Problem statement: Please copy out the full listing that follows exactly; no picture belongs in the copy.

Input material:
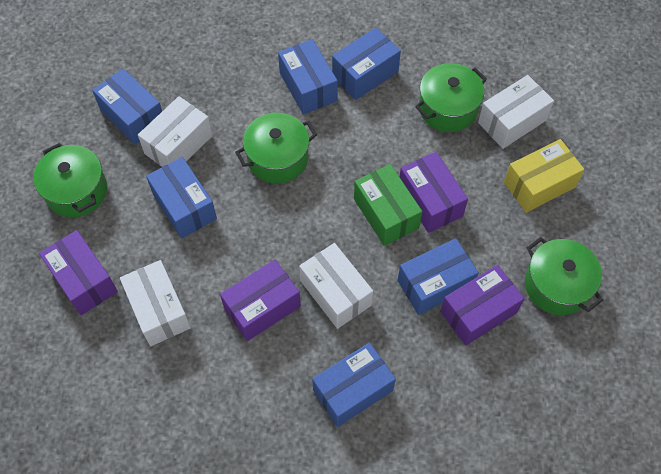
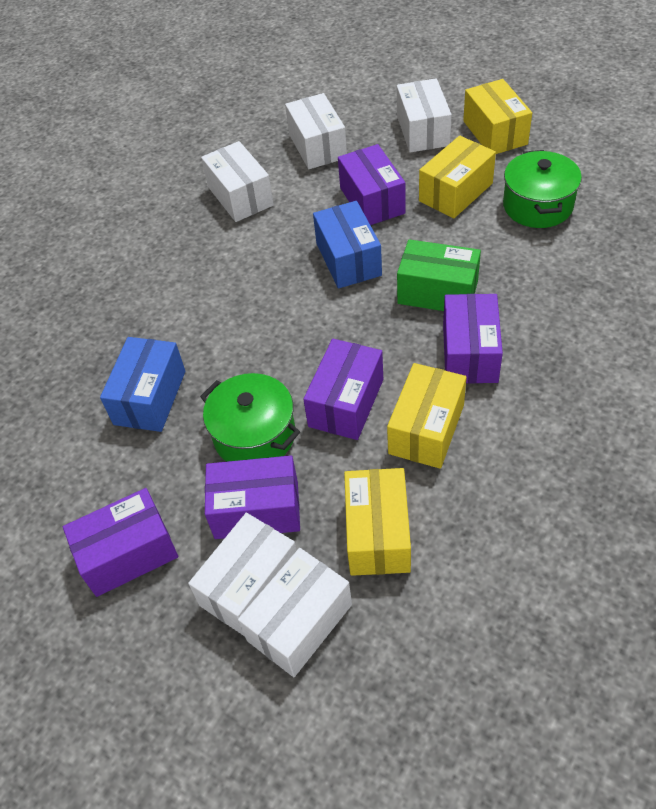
blue box: 6 -> 2
green pot: 4 -> 2
purple box: 4 -> 5
white box: 4 -> 5
yellow box: 1 -> 4

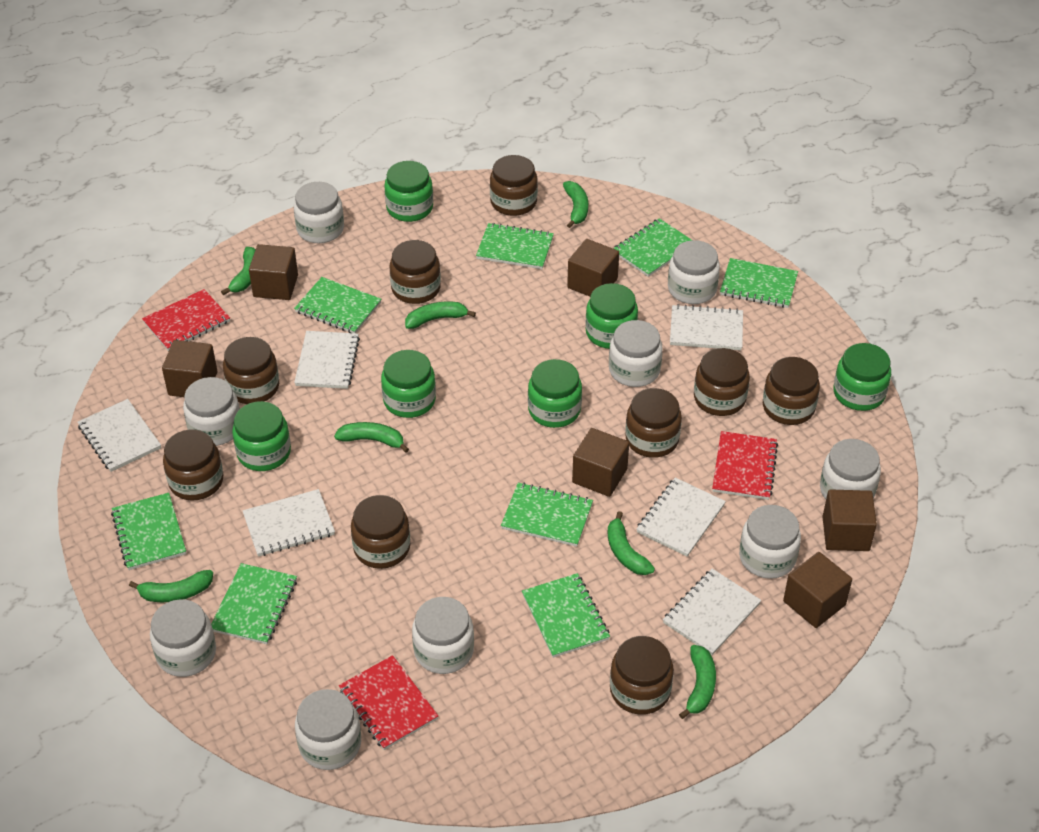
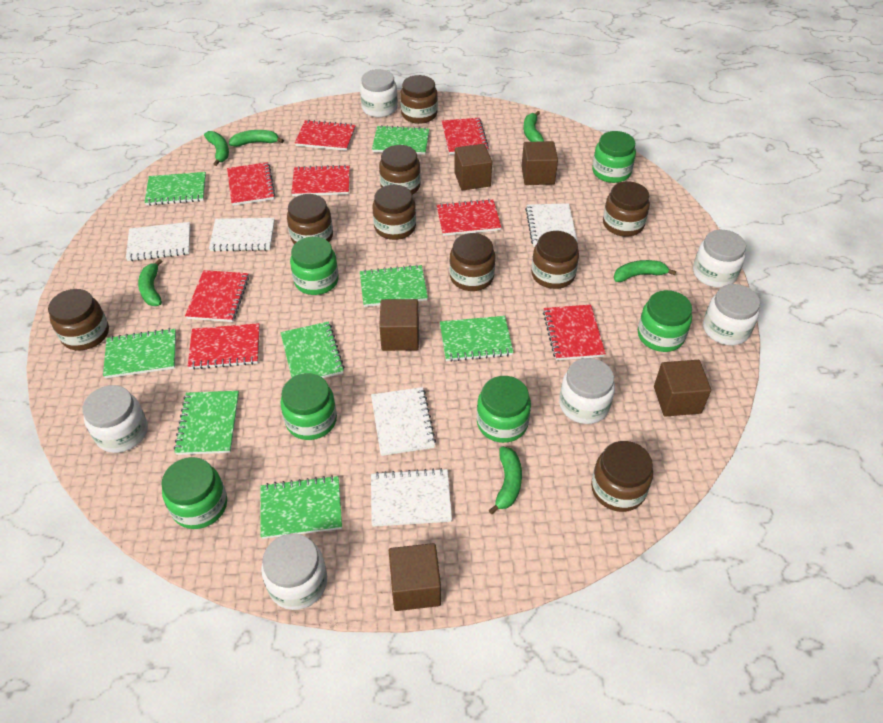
brown cube: 6 -> 5
green banana: 7 -> 6
red notebook: 3 -> 8
white jar: 9 -> 6
white notebook: 6 -> 5

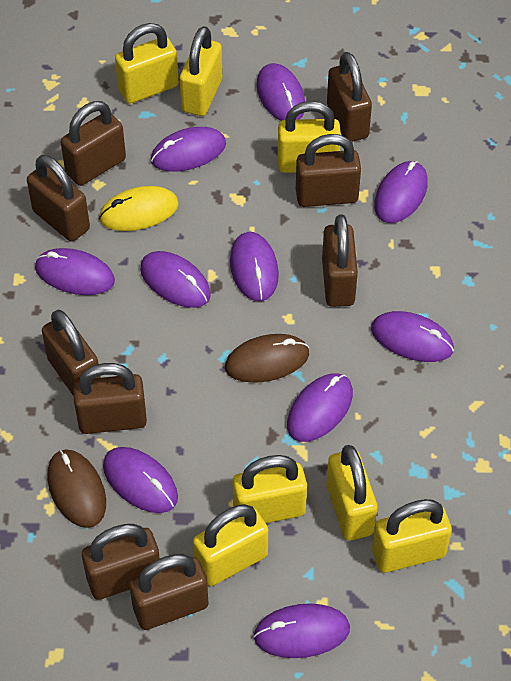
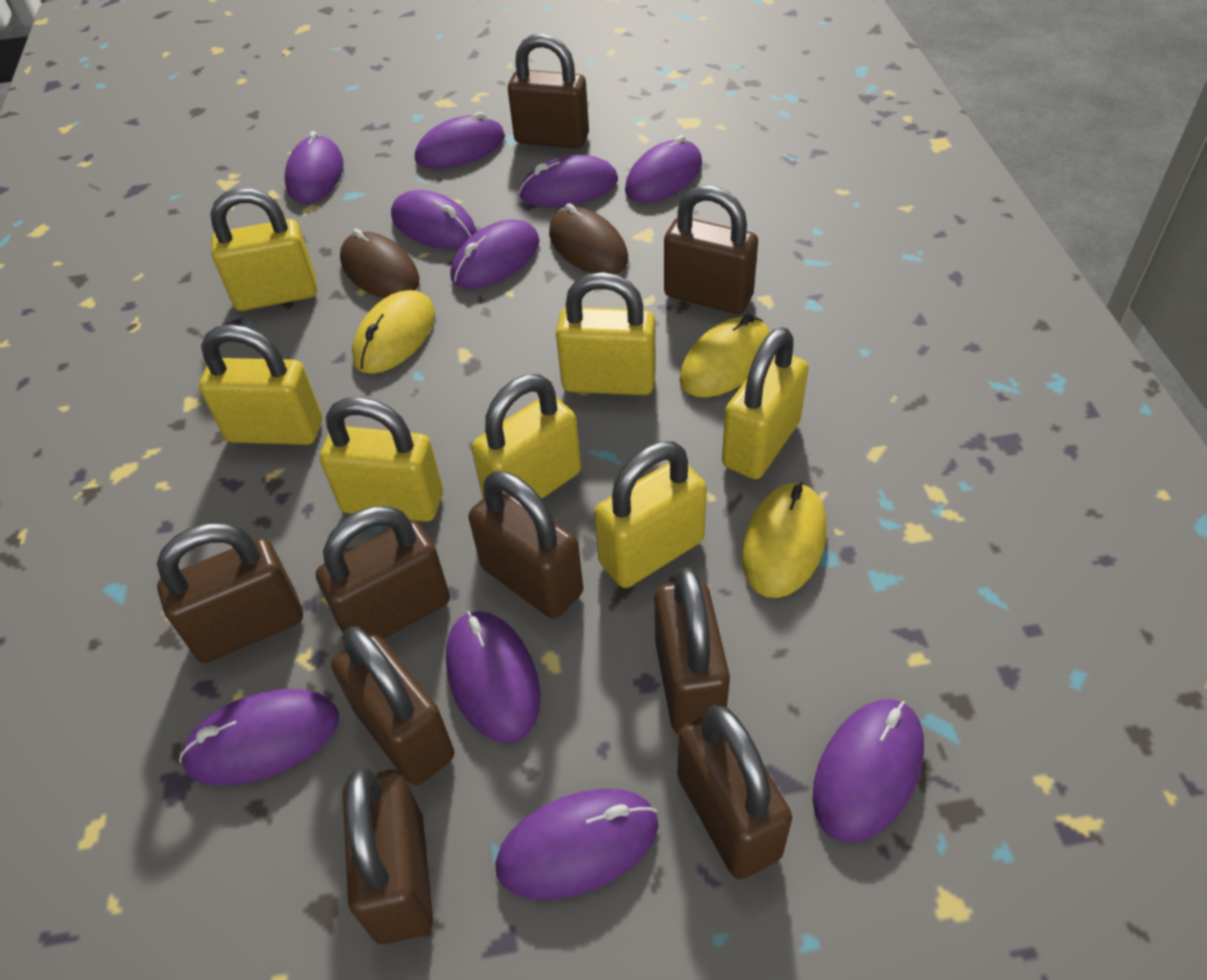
yellow mouse: 1 -> 3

Task result:
blue box: 6 -> 2
green pot: 4 -> 2
purple box: 4 -> 5
white box: 4 -> 5
yellow box: 1 -> 4

brown cube: 6 -> 5
green banana: 7 -> 6
red notebook: 3 -> 8
white jar: 9 -> 6
white notebook: 6 -> 5

yellow mouse: 1 -> 3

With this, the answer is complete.